Exercise instructions – This exercise asks for a copy of each line in the records below with the word "none" in it.

Working data –
+---+

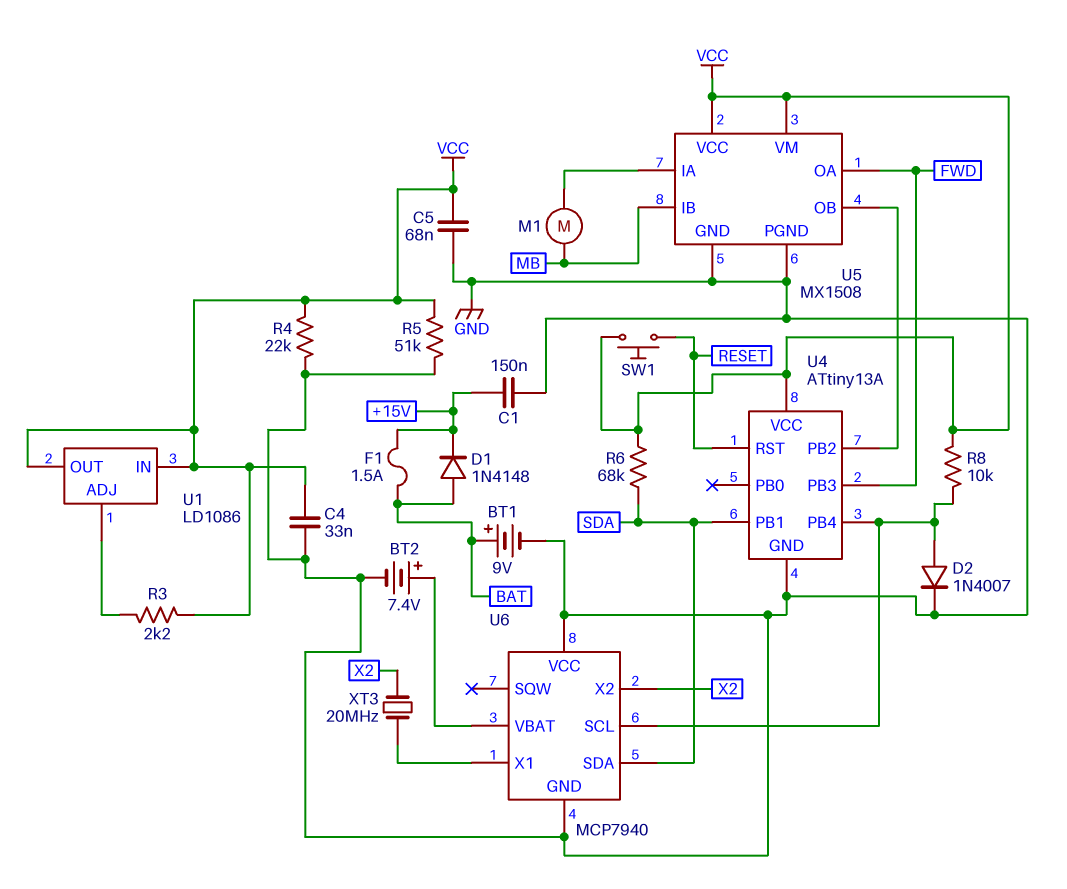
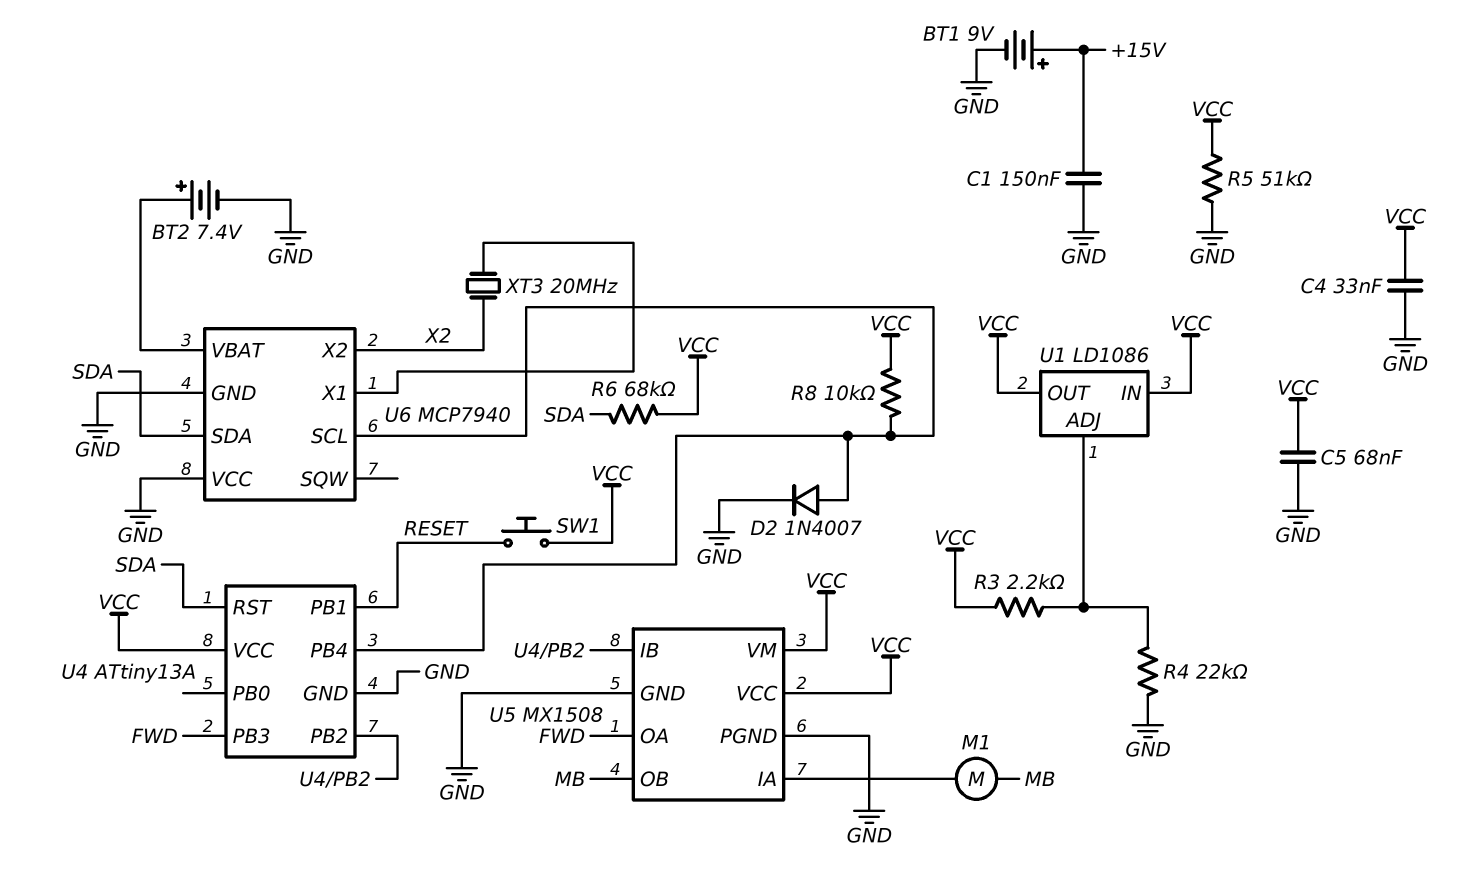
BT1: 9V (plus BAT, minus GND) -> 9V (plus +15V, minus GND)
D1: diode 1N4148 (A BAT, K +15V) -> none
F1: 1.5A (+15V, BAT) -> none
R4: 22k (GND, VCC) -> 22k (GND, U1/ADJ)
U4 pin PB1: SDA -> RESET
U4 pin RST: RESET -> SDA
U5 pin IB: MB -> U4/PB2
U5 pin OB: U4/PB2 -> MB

+---+

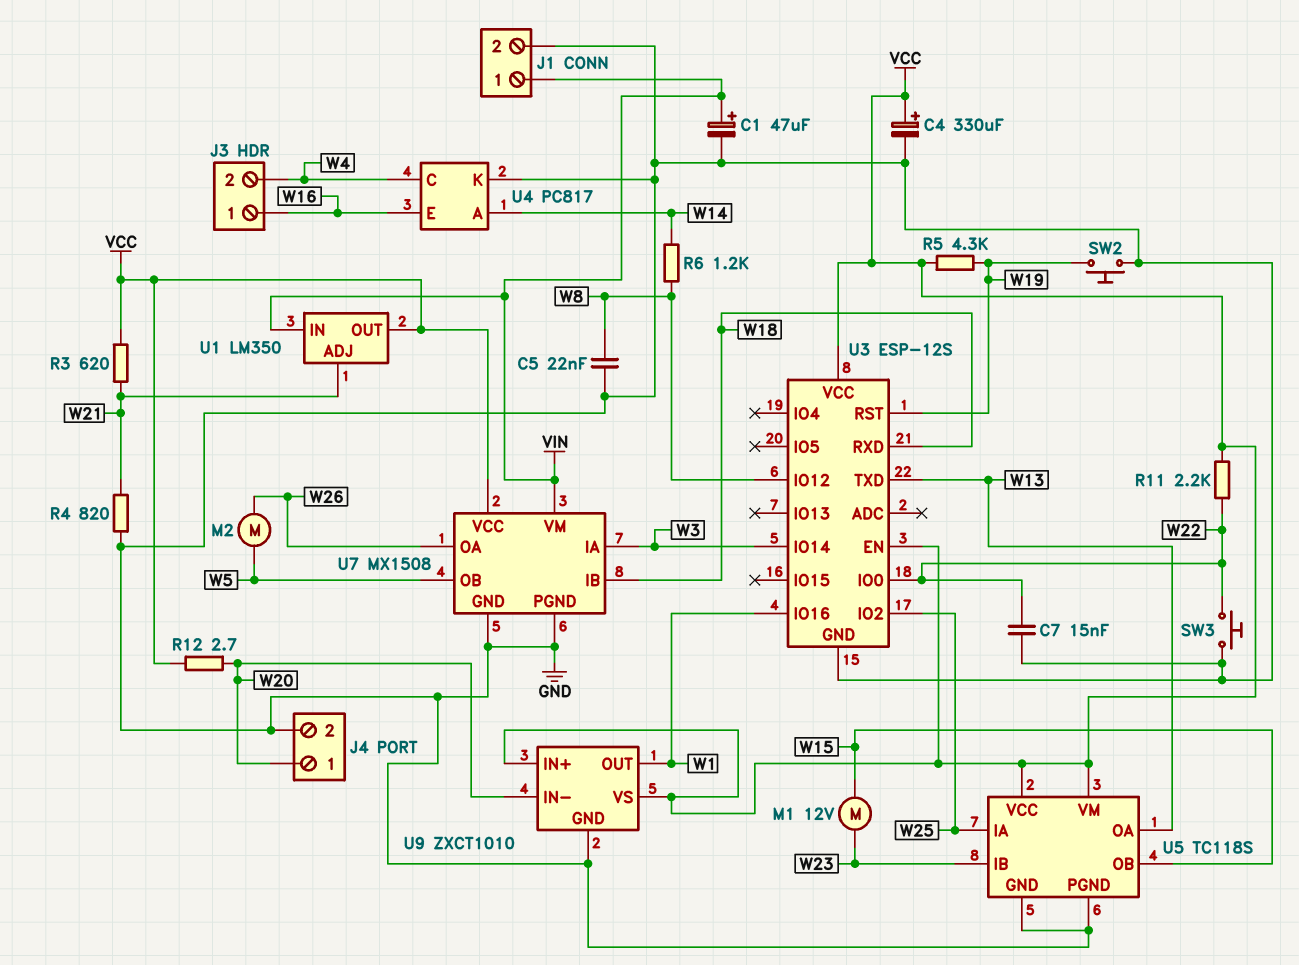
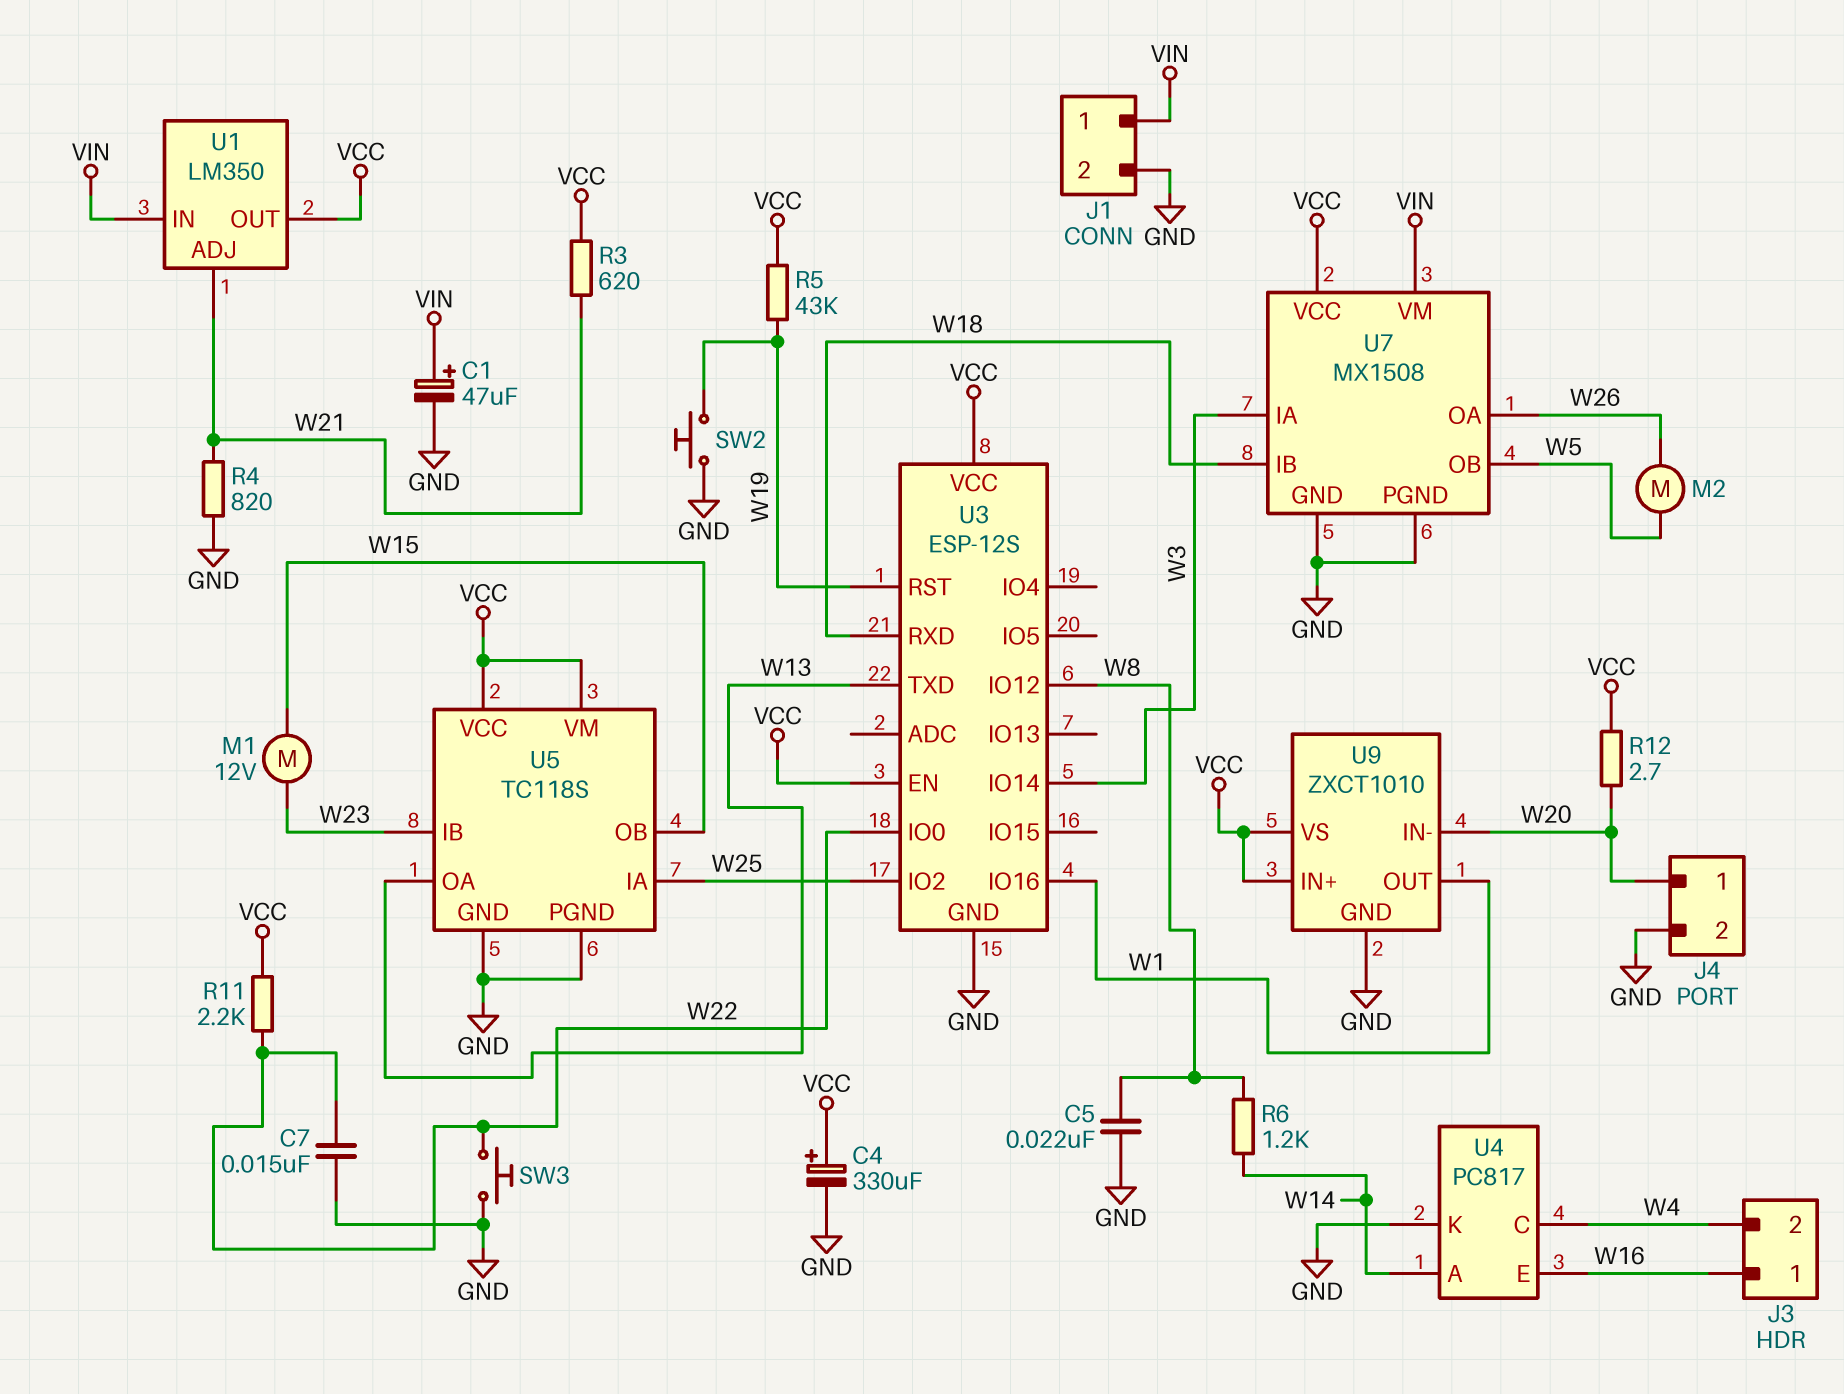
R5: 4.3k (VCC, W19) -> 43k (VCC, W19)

+---+

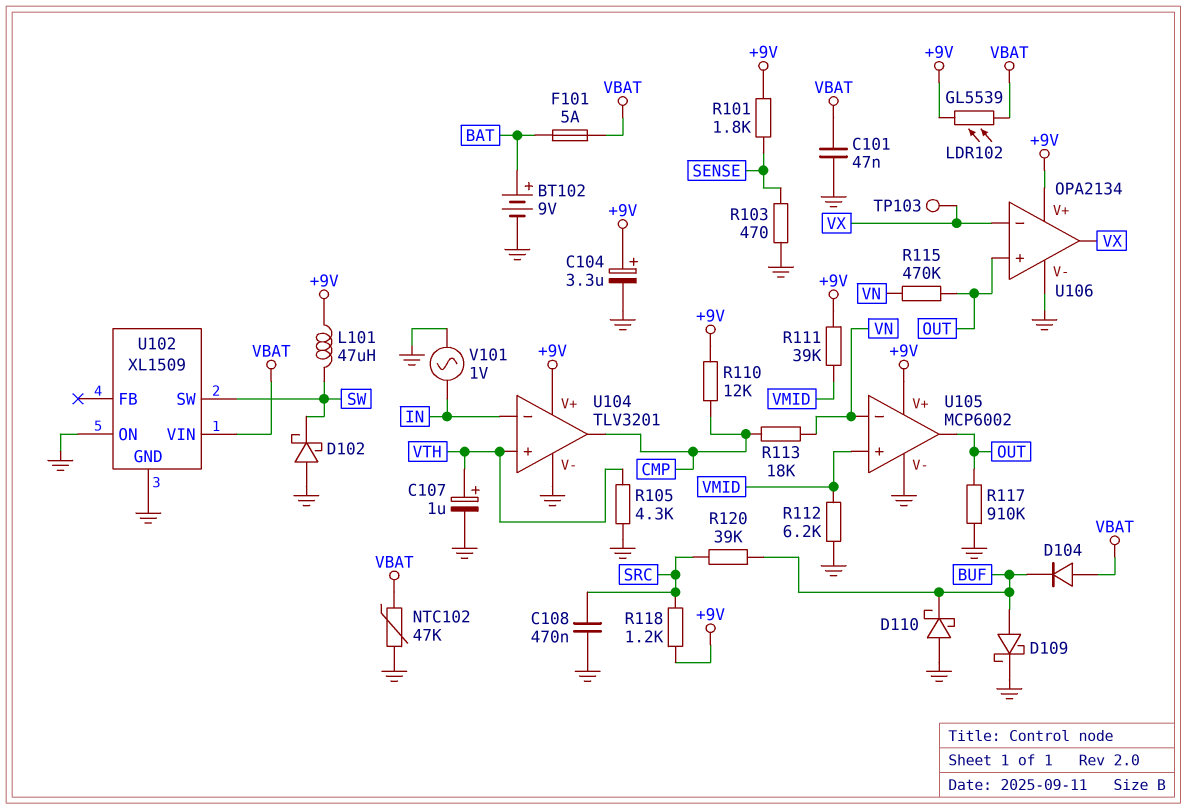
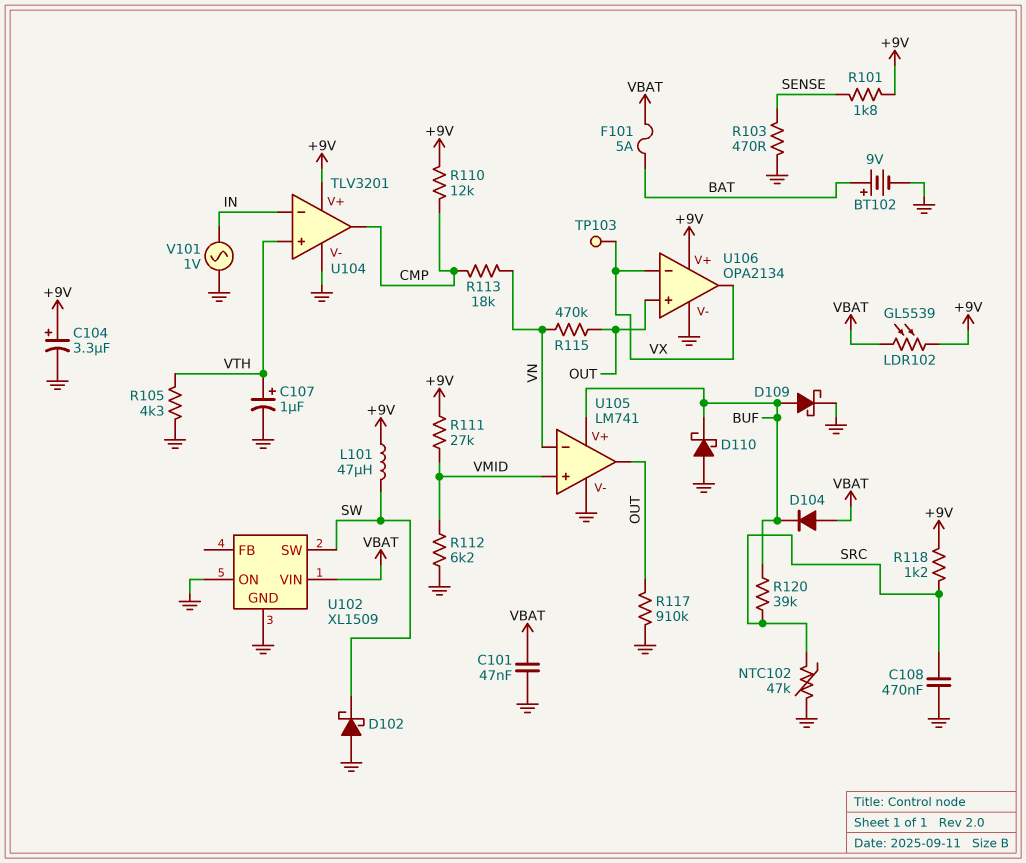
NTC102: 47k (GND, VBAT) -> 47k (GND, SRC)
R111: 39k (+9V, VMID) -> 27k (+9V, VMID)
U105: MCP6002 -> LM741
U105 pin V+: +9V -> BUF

+---+

Result –
D1: diode 1N4148 (A BAT, K +15V) -> none
F1: 1.5A (+15V, BAT) -> none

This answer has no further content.